PROBLEM TO WORK ON
Precisely the lines from the one with "camera: 45 degrees left, 15 degrees up" through the end of the data, both included, must make up the response, each restated word for word.

DATA TO EXAMINE
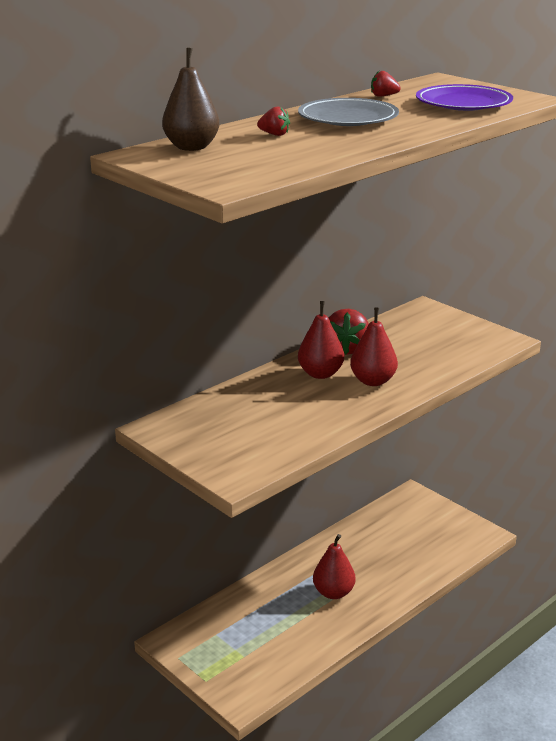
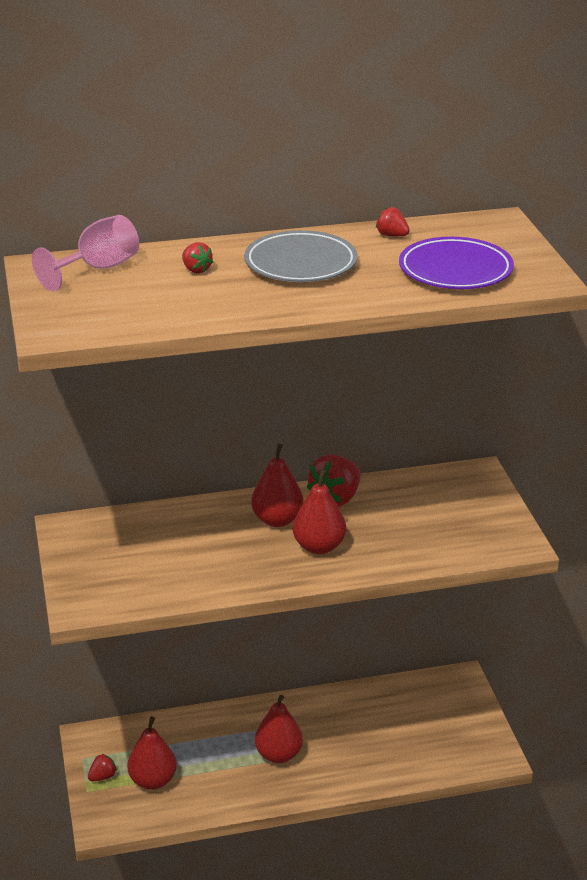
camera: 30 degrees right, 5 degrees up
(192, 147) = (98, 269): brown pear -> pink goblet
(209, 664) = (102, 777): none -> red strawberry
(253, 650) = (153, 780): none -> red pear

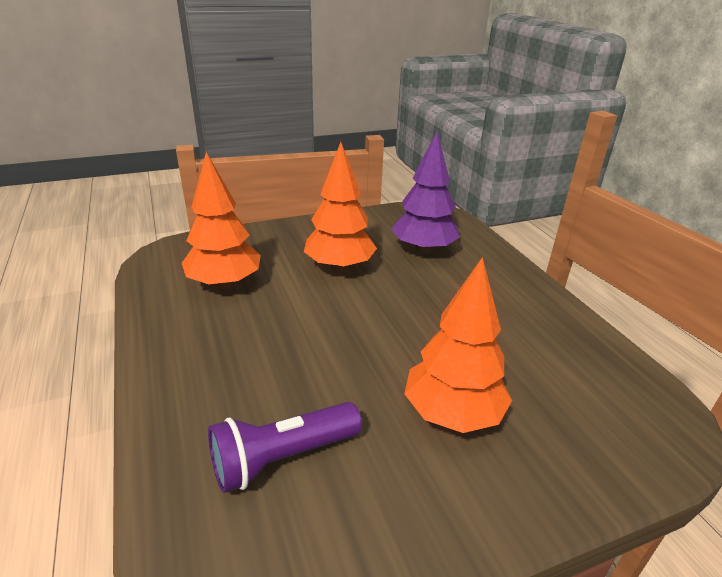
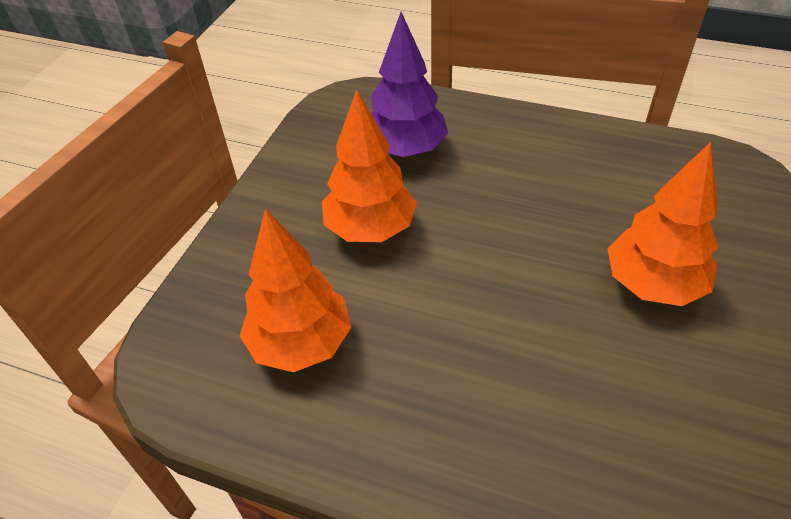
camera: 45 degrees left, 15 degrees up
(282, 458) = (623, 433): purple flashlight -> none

ANSWER BELOW
camera: 45 degrees left, 15 degrees up
(282, 458) = (623, 433): purple flashlight -> none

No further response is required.